PROBLEM DESCRIPTION — Repeat verbatim, and only, the lines of the data below, beginning at the line that contains "brown cube: 3 -> 1" and stopping after the line that contains "purple hat: 3 -> 1".

BEGIN DATA IN THIS EXERCISE

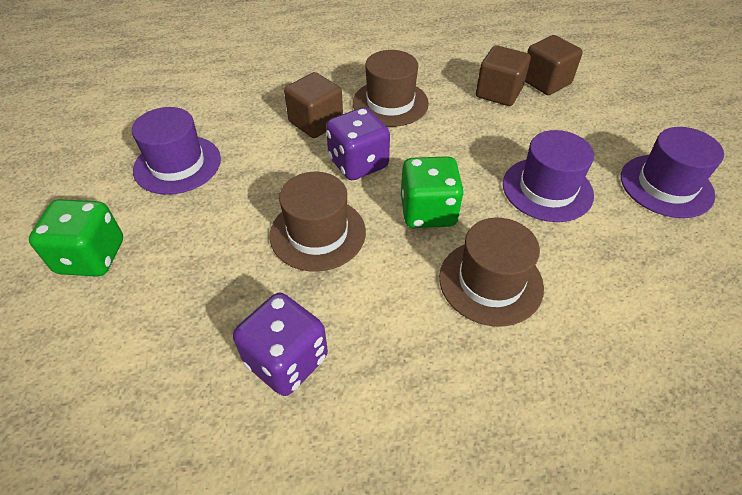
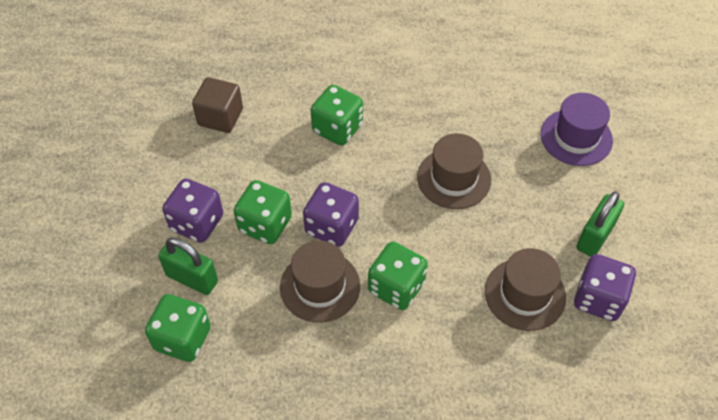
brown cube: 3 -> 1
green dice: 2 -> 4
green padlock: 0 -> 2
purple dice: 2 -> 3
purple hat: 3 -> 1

END DATA IN THIS EXERCISE
BEGIN DATA IN THIS EXERCISE

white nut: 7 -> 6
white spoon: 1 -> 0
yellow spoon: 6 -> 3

END DATA IN THIS EXERCISE
BEGIN DATA IN THIS EXERCISE

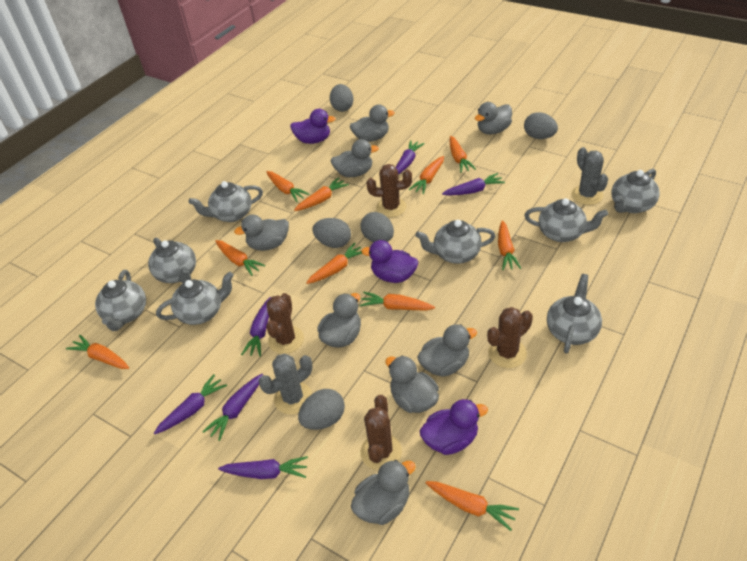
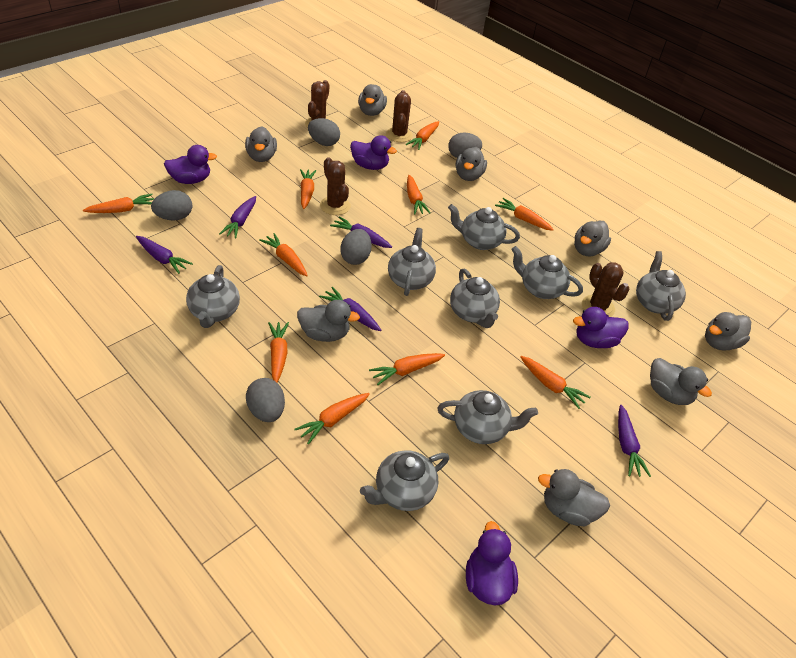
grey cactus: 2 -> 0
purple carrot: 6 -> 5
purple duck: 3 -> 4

END DATA IN THIS EXERCISE

RESULT —
brown cube: 3 -> 1
green dice: 2 -> 4
green padlock: 0 -> 2
purple dice: 2 -> 3
purple hat: 3 -> 1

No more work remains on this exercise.